Problem to solve:
Reproduce the whole of the data exactly.

#####

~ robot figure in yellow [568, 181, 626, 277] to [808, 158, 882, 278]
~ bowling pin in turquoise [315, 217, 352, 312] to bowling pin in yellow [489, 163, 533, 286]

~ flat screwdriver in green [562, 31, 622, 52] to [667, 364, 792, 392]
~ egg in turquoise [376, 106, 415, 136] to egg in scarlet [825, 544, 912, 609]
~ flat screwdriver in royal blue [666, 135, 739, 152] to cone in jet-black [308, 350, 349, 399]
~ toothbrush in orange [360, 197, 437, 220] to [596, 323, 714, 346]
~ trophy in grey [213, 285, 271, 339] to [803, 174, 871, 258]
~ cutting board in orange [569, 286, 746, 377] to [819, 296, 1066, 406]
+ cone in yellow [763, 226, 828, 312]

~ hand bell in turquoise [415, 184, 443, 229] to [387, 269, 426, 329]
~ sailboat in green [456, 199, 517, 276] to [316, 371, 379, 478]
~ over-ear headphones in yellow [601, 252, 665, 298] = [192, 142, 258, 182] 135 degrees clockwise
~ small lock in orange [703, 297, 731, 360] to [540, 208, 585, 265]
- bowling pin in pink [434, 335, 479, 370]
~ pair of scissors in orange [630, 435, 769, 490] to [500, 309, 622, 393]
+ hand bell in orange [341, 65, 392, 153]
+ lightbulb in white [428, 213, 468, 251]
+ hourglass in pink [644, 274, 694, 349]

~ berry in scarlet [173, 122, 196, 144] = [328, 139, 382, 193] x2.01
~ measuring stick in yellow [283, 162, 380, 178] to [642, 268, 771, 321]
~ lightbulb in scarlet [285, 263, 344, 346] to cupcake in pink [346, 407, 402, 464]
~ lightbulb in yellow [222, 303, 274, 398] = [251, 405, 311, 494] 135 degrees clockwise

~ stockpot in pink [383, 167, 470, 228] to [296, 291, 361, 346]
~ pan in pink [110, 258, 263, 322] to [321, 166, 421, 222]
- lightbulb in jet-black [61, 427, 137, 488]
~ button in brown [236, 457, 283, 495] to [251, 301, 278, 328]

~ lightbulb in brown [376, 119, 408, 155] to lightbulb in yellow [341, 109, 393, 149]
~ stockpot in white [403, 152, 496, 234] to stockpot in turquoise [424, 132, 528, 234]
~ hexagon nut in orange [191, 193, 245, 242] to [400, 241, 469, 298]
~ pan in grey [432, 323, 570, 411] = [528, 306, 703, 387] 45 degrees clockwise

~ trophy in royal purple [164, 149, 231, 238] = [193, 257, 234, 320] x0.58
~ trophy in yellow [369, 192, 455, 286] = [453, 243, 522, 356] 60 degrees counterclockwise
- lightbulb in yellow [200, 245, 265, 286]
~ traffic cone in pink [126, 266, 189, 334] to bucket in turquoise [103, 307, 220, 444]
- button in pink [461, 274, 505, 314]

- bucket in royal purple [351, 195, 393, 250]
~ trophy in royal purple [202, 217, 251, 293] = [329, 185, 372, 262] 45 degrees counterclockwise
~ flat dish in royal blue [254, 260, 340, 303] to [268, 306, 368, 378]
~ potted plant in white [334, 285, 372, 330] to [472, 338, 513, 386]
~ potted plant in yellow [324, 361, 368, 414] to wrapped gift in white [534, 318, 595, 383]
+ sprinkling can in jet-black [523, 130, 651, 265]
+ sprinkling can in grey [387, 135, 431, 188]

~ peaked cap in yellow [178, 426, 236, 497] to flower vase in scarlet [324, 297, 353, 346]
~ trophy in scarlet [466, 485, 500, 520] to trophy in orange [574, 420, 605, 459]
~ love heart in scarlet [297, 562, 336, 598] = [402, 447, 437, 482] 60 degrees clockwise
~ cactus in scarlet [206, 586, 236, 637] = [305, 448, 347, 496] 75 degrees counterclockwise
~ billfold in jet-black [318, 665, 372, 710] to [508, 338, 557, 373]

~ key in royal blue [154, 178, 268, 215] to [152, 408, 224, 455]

#####

Result of the task:
~ robot figure in yellow [568, 181, 626, 277] to [808, 158, 882, 278]
~ bowling pin in turquoise [315, 217, 352, 312] to bowling pin in yellow [489, 163, 533, 286]

~ flat screwdriver in green [562, 31, 622, 52] to [667, 364, 792, 392]
~ egg in turquoise [376, 106, 415, 136] to egg in scarlet [825, 544, 912, 609]
~ flat screwdriver in royal blue [666, 135, 739, 152] to cone in jet-black [308, 350, 349, 399]
~ toothbrush in orange [360, 197, 437, 220] to [596, 323, 714, 346]
~ trophy in grey [213, 285, 271, 339] to [803, 174, 871, 258]
~ cutting board in orange [569, 286, 746, 377] to [819, 296, 1066, 406]
+ cone in yellow [763, 226, 828, 312]

~ hand bell in turquoise [415, 184, 443, 229] to [387, 269, 426, 329]
~ sailboat in green [456, 199, 517, 276] to [316, 371, 379, 478]
~ over-ear headphones in yellow [601, 252, 665, 298] = [192, 142, 258, 182] 135 degrees clockwise
~ small lock in orange [703, 297, 731, 360] to [540, 208, 585, 265]
- bowling pin in pink [434, 335, 479, 370]
~ pair of scissors in orange [630, 435, 769, 490] to [500, 309, 622, 393]
+ hand bell in orange [341, 65, 392, 153]
+ lightbulb in white [428, 213, 468, 251]
+ hourglass in pink [644, 274, 694, 349]

~ berry in scarlet [173, 122, 196, 144] = [328, 139, 382, 193] x2.01
~ measuring stick in yellow [283, 162, 380, 178] to [642, 268, 771, 321]
~ lightbulb in scarlet [285, 263, 344, 346] to cupcake in pink [346, 407, 402, 464]
~ lightbulb in yellow [222, 303, 274, 398] = [251, 405, 311, 494] 135 degrees clockwise

~ stockpot in pink [383, 167, 470, 228] to [296, 291, 361, 346]
~ pan in pink [110, 258, 263, 322] to [321, 166, 421, 222]
- lightbulb in jet-black [61, 427, 137, 488]
~ button in brown [236, 457, 283, 495] to [251, 301, 278, 328]

~ lightbulb in brown [376, 119, 408, 155] to lightbulb in yellow [341, 109, 393, 149]
~ stockpot in white [403, 152, 496, 234] to stockpot in turquoise [424, 132, 528, 234]
~ hexagon nut in orange [191, 193, 245, 242] to [400, 241, 469, 298]
~ pan in grey [432, 323, 570, 411] = [528, 306, 703, 387] 45 degrees clockwise

~ trophy in royal purple [164, 149, 231, 238] = [193, 257, 234, 320] x0.58
~ trophy in yellow [369, 192, 455, 286] = [453, 243, 522, 356] 60 degrees counterclockwise
- lightbulb in yellow [200, 245, 265, 286]
~ traffic cone in pink [126, 266, 189, 334] to bucket in turquoise [103, 307, 220, 444]
- button in pink [461, 274, 505, 314]

- bucket in royal purple [351, 195, 393, 250]
~ trophy in royal purple [202, 217, 251, 293] = [329, 185, 372, 262] 45 degrees counterclockwise
~ flat dish in royal blue [254, 260, 340, 303] to [268, 306, 368, 378]
~ potted plant in white [334, 285, 372, 330] to [472, 338, 513, 386]
~ potted plant in yellow [324, 361, 368, 414] to wrapped gift in white [534, 318, 595, 383]
+ sprinkling can in jet-black [523, 130, 651, 265]
+ sprinkling can in grey [387, 135, 431, 188]

~ peaked cap in yellow [178, 426, 236, 497] to flower vase in scarlet [324, 297, 353, 346]
~ trophy in scarlet [466, 485, 500, 520] to trophy in orange [574, 420, 605, 459]
~ love heart in scarlet [297, 562, 336, 598] = [402, 447, 437, 482] 60 degrees clockwise
~ cactus in scarlet [206, 586, 236, 637] = [305, 448, 347, 496] 75 degrees counterclockwise
~ billfold in jet-black [318, 665, 372, 710] to [508, 338, 557, 373]

~ key in royal blue [154, 178, 268, 215] to [152, 408, 224, 455]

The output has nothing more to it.